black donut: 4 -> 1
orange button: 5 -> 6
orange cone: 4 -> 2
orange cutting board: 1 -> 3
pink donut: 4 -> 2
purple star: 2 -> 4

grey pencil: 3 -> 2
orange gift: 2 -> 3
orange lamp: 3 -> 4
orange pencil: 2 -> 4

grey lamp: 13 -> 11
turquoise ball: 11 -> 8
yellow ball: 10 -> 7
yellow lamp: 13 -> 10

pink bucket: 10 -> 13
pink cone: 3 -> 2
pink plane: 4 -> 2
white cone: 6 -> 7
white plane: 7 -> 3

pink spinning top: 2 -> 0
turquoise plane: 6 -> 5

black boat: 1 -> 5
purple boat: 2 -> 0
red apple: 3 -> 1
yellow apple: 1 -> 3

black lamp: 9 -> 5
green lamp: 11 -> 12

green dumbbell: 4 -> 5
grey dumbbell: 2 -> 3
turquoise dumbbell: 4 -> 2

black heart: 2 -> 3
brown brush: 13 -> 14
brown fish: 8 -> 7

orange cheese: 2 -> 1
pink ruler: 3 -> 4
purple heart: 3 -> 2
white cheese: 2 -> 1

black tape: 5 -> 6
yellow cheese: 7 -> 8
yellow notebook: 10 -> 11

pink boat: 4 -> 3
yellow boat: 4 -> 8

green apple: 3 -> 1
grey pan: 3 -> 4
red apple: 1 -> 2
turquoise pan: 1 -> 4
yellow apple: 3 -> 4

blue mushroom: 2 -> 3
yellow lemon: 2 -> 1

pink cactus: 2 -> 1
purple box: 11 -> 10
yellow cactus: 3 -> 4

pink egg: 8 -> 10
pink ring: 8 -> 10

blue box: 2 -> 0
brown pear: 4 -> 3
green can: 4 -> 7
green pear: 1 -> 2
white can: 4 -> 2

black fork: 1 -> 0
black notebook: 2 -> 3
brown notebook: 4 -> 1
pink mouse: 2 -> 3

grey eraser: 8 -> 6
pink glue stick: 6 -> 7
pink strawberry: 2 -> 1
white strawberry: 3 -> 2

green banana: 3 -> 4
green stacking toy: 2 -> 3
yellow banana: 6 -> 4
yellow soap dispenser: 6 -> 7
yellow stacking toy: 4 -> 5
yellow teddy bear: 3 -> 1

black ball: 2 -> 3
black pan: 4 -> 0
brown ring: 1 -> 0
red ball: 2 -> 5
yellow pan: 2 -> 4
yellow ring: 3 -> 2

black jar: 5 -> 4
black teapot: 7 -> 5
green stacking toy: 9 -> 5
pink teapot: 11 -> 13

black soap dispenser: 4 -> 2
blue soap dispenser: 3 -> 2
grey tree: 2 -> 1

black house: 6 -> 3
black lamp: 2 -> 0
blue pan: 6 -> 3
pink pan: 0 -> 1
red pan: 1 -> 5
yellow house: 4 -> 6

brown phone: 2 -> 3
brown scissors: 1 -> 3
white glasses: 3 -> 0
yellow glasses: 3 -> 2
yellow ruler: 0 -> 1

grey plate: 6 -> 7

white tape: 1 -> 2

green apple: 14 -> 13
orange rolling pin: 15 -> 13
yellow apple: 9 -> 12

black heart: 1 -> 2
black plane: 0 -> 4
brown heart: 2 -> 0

====

Your job is to copy all the records exactly.

black donut: 4 -> 1
orange button: 5 -> 6
orange cone: 4 -> 2
orange cutting board: 1 -> 3
pink donut: 4 -> 2
purple star: 2 -> 4

grey pencil: 3 -> 2
orange gift: 2 -> 3
orange lamp: 3 -> 4
orange pencil: 2 -> 4

grey lamp: 13 -> 11
turquoise ball: 11 -> 8
yellow ball: 10 -> 7
yellow lamp: 13 -> 10

pink bucket: 10 -> 13
pink cone: 3 -> 2
pink plane: 4 -> 2
white cone: 6 -> 7
white plane: 7 -> 3

pink spinning top: 2 -> 0
turquoise plane: 6 -> 5

black boat: 1 -> 5
purple boat: 2 -> 0
red apple: 3 -> 1
yellow apple: 1 -> 3

black lamp: 9 -> 5
green lamp: 11 -> 12

green dumbbell: 4 -> 5
grey dumbbell: 2 -> 3
turquoise dumbbell: 4 -> 2

black heart: 2 -> 3
brown brush: 13 -> 14
brown fish: 8 -> 7

orange cheese: 2 -> 1
pink ruler: 3 -> 4
purple heart: 3 -> 2
white cheese: 2 -> 1

black tape: 5 -> 6
yellow cheese: 7 -> 8
yellow notebook: 10 -> 11

pink boat: 4 -> 3
yellow boat: 4 -> 8

green apple: 3 -> 1
grey pan: 3 -> 4
red apple: 1 -> 2
turquoise pan: 1 -> 4
yellow apple: 3 -> 4

blue mushroom: 2 -> 3
yellow lemon: 2 -> 1

pink cactus: 2 -> 1
purple box: 11 -> 10
yellow cactus: 3 -> 4

pink egg: 8 -> 10
pink ring: 8 -> 10

blue box: 2 -> 0
brown pear: 4 -> 3
green can: 4 -> 7
green pear: 1 -> 2
white can: 4 -> 2

black fork: 1 -> 0
black notebook: 2 -> 3
brown notebook: 4 -> 1
pink mouse: 2 -> 3

grey eraser: 8 -> 6
pink glue stick: 6 -> 7
pink strawberry: 2 -> 1
white strawberry: 3 -> 2

green banana: 3 -> 4
green stacking toy: 2 -> 3
yellow banana: 6 -> 4
yellow soap dispenser: 6 -> 7
yellow stacking toy: 4 -> 5
yellow teddy bear: 3 -> 1

black ball: 2 -> 3
black pan: 4 -> 0
brown ring: 1 -> 0
red ball: 2 -> 5
yellow pan: 2 -> 4
yellow ring: 3 -> 2

black jar: 5 -> 4
black teapot: 7 -> 5
green stacking toy: 9 -> 5
pink teapot: 11 -> 13

black soap dispenser: 4 -> 2
blue soap dispenser: 3 -> 2
grey tree: 2 -> 1

black house: 6 -> 3
black lamp: 2 -> 0
blue pan: 6 -> 3
pink pan: 0 -> 1
red pan: 1 -> 5
yellow house: 4 -> 6

brown phone: 2 -> 3
brown scissors: 1 -> 3
white glasses: 3 -> 0
yellow glasses: 3 -> 2
yellow ruler: 0 -> 1

grey plate: 6 -> 7

white tape: 1 -> 2

green apple: 14 -> 13
orange rolling pin: 15 -> 13
yellow apple: 9 -> 12

black heart: 1 -> 2
black plane: 0 -> 4
brown heart: 2 -> 0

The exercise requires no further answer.